■ What you are asked to do ■
Copy each line of the entries that includes the word "brown".

[Data entries]

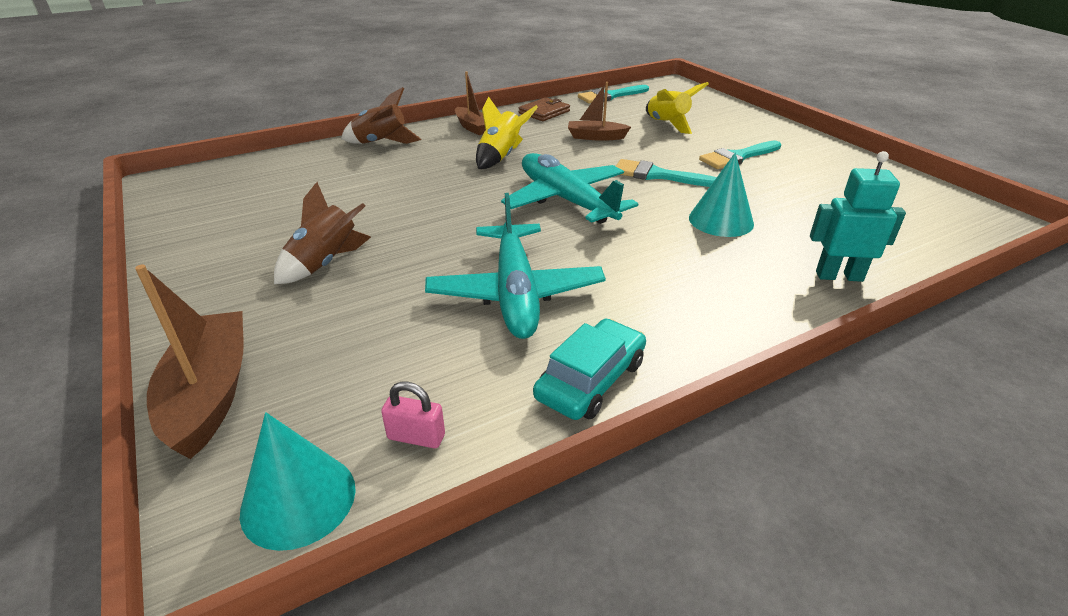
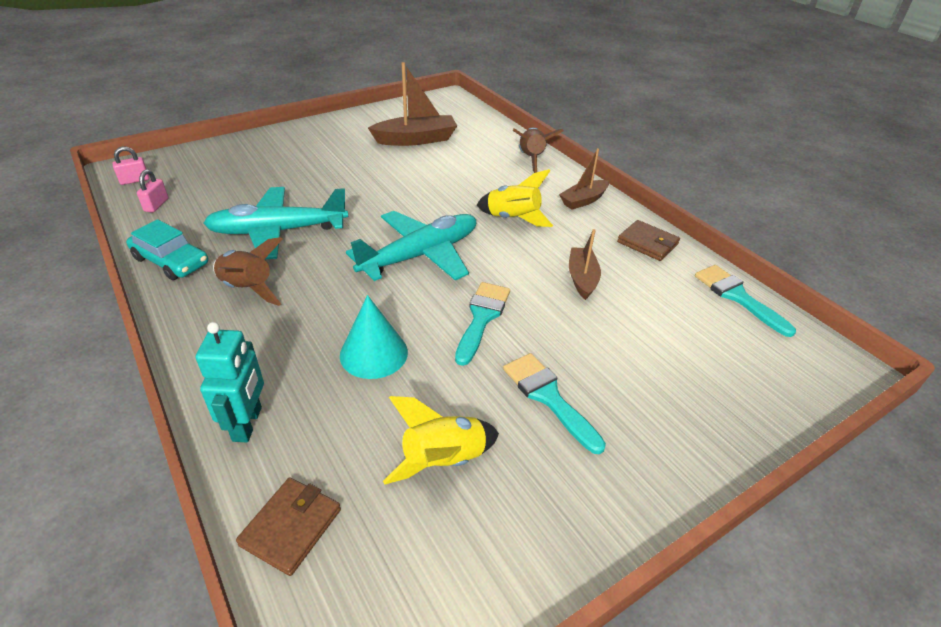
camera: 85 degrees right, 5 degrees up
(210, 394) = (218, 149): brown boat -> brown boat (416, 139)
(298, 499) = (135, 180): turquoise cone -> pink padlock
(326, 263) = (333, 161): brown rocket -> brown rocket (248, 289)
(667, 124) = (647, 342): yellow rocket -> yellow rocket (443, 460)
(918, 246) = (291, 527): none -> brown wallet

■ Response below ■
(210, 394) = (218, 149): brown boat -> brown boat (416, 139)
(326, 263) = (333, 161): brown rocket -> brown rocket (248, 289)
(918, 246) = (291, 527): none -> brown wallet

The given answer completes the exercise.